Before-and-after object lists:

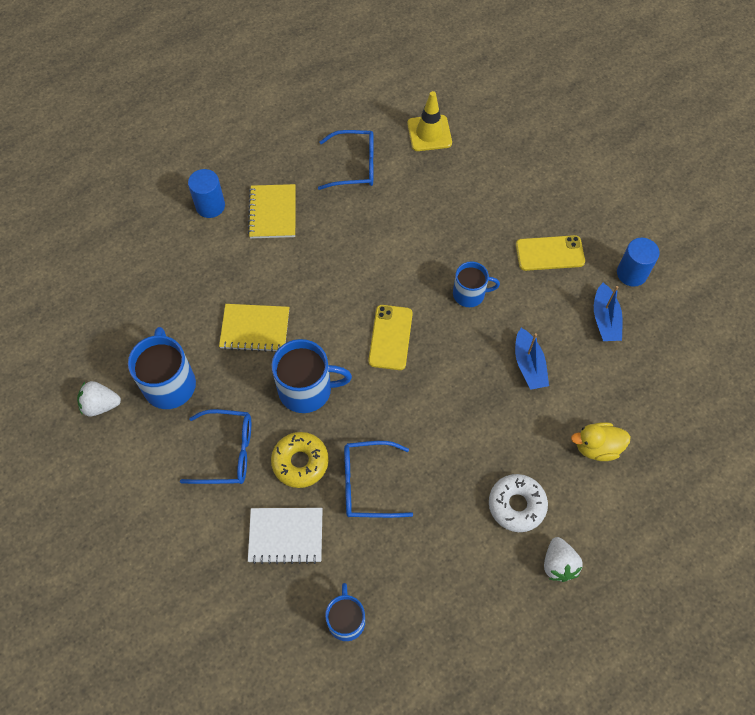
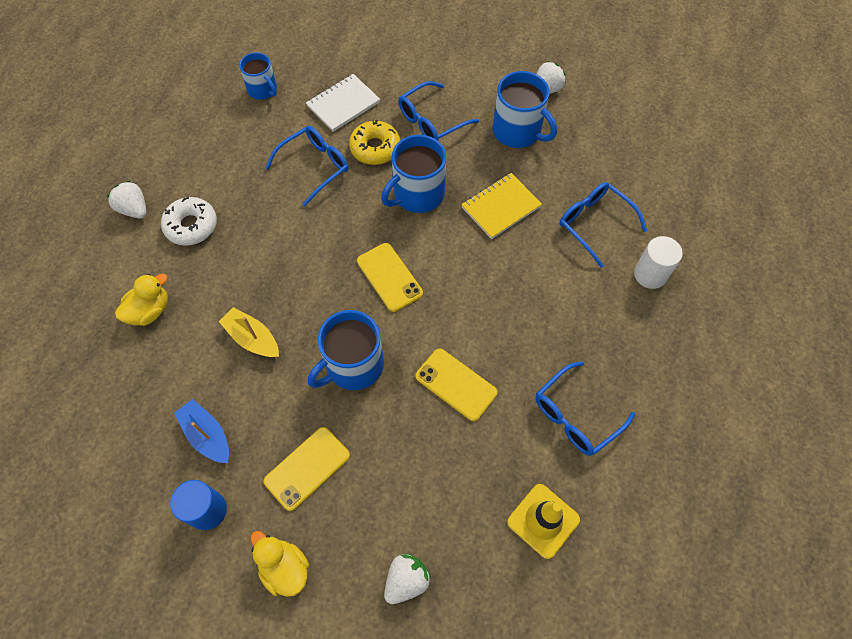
camera: 140 degrees right, 0 degrees up
blue cylinder [188,169,225,218] -> white cylinder [634,236,683,289]
yellow notebook [248,184,296,238] -> none
blue mug [453,261,500,307] -> blue mug [308,310,384,390], size x1.58
blue boat [515,328,549,390] -> yellow boat [219,307,279,357]
none -> yellow duck [251,531,309,597]
none -> white strawberry [384,553,431,604]
none -> yellow phone [416,349,498,421]
none -> blue glasses [559,182,647,268]

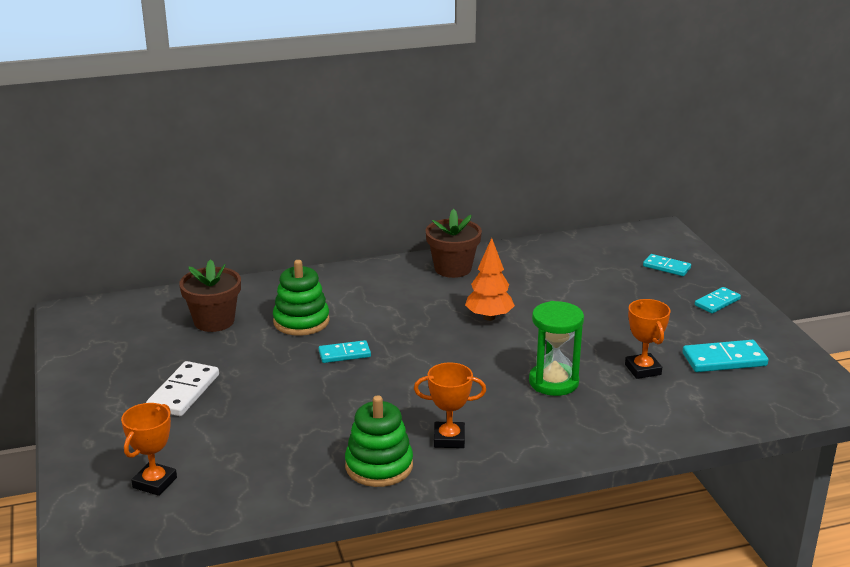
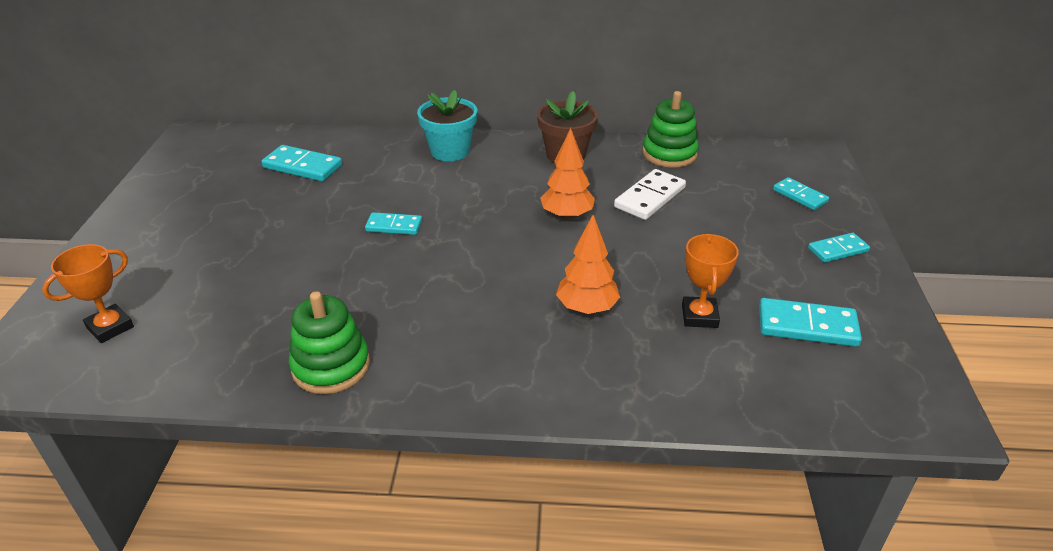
camera: 20 degrees right, 10 degrees up
white domino [146,361,219,416] -> white domino moved to [614,169,686,220]
brown flower pot [179,259,241,332] -> turquoise domino [261,145,342,181]
green stacking toy [273,260,330,336] -> green stacking toy moved to [642,91,699,168]
orange trophy [414,362,486,448] -> none
green hourglass [529,301,584,396] -> orange tree [556,215,620,314]
none -> turquoise flower pot [417,90,477,161]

Your assignment. All lines of the data that hold "turquoise" need to be copied.

Response area.
brown flower pot [179,259,241,332] -> turquoise domino [261,145,342,181]
none -> turquoise flower pot [417,90,477,161]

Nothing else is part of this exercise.